----- Dati grezzi

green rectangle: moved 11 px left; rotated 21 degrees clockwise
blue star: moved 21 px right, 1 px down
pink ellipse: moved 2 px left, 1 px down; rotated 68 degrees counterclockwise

----------
----- Dati grezzi

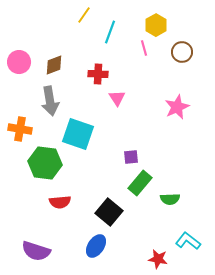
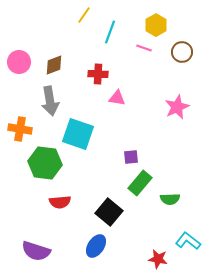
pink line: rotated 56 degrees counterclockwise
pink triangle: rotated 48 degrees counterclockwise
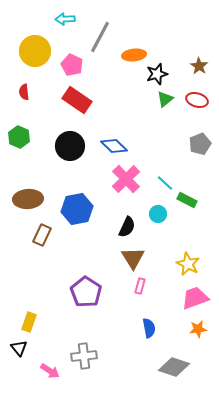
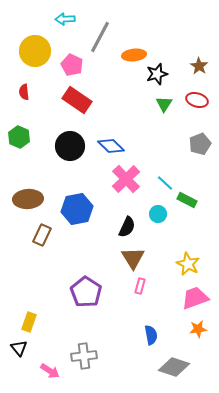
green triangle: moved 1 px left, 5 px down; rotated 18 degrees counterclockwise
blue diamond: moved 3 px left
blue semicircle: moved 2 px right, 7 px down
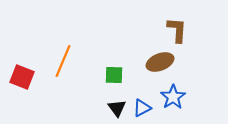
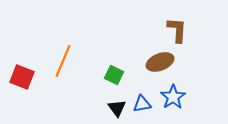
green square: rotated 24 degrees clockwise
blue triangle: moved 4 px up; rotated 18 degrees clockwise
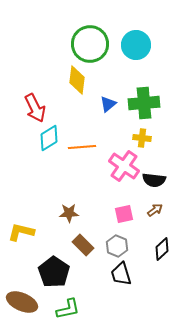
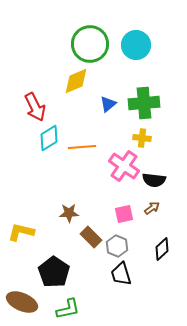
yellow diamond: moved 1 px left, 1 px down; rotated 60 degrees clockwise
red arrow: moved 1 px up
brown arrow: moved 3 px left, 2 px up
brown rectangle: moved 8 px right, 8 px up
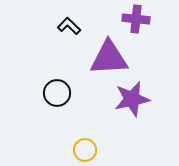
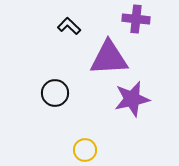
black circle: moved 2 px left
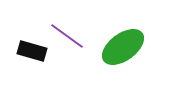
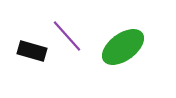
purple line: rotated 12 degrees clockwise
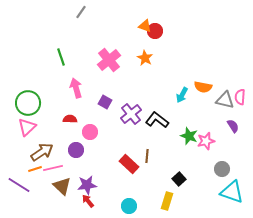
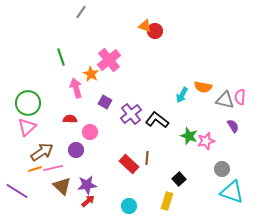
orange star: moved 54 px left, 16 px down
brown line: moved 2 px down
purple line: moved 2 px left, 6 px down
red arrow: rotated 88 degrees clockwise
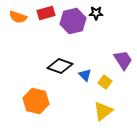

----------

**Cosa produrre:**
Inserisci in una tabella Markdown le righe dell'elenco comprese tra quella che contiene "purple line: rotated 12 degrees clockwise" e quella che contiene "red arrow: rotated 88 degrees clockwise", estremi inclusi, usando le colonne "Numero" per il numero progressivo e "Riga" per il testo. Tralascia le righe vuote e le immagini.

**Soluzione dell'esercizio:**
| Numero | Riga |
|---|---|
| 1 | purple line: rotated 12 degrees clockwise |
| 2 | orange star: moved 54 px left, 16 px down |
| 3 | brown line: moved 2 px down |
| 4 | purple line: moved 2 px left, 6 px down |
| 5 | red arrow: rotated 88 degrees clockwise |